:: Directions ::
Output each record below exactly, and include all of them.

[Data supplied]

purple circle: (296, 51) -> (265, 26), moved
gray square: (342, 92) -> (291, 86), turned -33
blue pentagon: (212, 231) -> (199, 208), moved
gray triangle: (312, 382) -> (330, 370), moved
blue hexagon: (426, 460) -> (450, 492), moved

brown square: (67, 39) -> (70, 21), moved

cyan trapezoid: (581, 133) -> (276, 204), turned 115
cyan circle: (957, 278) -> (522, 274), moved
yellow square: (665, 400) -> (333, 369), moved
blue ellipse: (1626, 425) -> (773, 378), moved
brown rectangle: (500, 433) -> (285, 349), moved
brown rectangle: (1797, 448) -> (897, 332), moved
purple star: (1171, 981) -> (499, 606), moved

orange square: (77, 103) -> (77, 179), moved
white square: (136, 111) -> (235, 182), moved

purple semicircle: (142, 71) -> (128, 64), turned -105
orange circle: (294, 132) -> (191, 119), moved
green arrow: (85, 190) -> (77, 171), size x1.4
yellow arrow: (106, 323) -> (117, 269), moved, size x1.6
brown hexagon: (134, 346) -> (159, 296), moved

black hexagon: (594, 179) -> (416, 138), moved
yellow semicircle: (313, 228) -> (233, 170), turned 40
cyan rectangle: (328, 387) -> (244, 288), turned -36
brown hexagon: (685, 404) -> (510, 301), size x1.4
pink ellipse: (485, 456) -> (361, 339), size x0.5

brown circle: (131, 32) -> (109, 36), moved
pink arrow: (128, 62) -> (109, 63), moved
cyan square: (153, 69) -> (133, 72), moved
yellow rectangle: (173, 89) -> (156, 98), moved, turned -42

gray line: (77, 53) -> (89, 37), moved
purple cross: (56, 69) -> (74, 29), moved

[/Data supplied]

:: Answer for the task ::
purple circle: (296, 51) -> (265, 26), moved
gray square: (342, 92) -> (291, 86), turned -33
blue pentagon: (212, 231) -> (199, 208), moved
gray triangle: (312, 382) -> (330, 370), moved
blue hexagon: (426, 460) -> (450, 492), moved

brown square: (67, 39) -> (70, 21), moved

cyan trapezoid: (581, 133) -> (276, 204), turned 115
cyan circle: (957, 278) -> (522, 274), moved
yellow square: (665, 400) -> (333, 369), moved
blue ellipse: (1626, 425) -> (773, 378), moved
brown rectangle: (500, 433) -> (285, 349), moved
brown rectangle: (1797, 448) -> (897, 332), moved
purple star: (1171, 981) -> (499, 606), moved

orange square: (77, 103) -> (77, 179), moved
white square: (136, 111) -> (235, 182), moved

purple semicircle: (142, 71) -> (128, 64), turned -105
orange circle: (294, 132) -> (191, 119), moved
green arrow: (85, 190) -> (77, 171), size x1.4
yellow arrow: (106, 323) -> (117, 269), moved, size x1.6
brown hexagon: (134, 346) -> (159, 296), moved

black hexagon: (594, 179) -> (416, 138), moved
yellow semicircle: (313, 228) -> (233, 170), turned 40
cyan rectangle: (328, 387) -> (244, 288), turned -36
brown hexagon: (685, 404) -> (510, 301), size x1.4
pink ellipse: (485, 456) -> (361, 339), size x0.5

brown circle: (131, 32) -> (109, 36), moved
pink arrow: (128, 62) -> (109, 63), moved
cyan square: (153, 69) -> (133, 72), moved
yellow rectangle: (173, 89) -> (156, 98), moved, turned -42

gray line: (77, 53) -> (89, 37), moved
purple cross: (56, 69) -> (74, 29), moved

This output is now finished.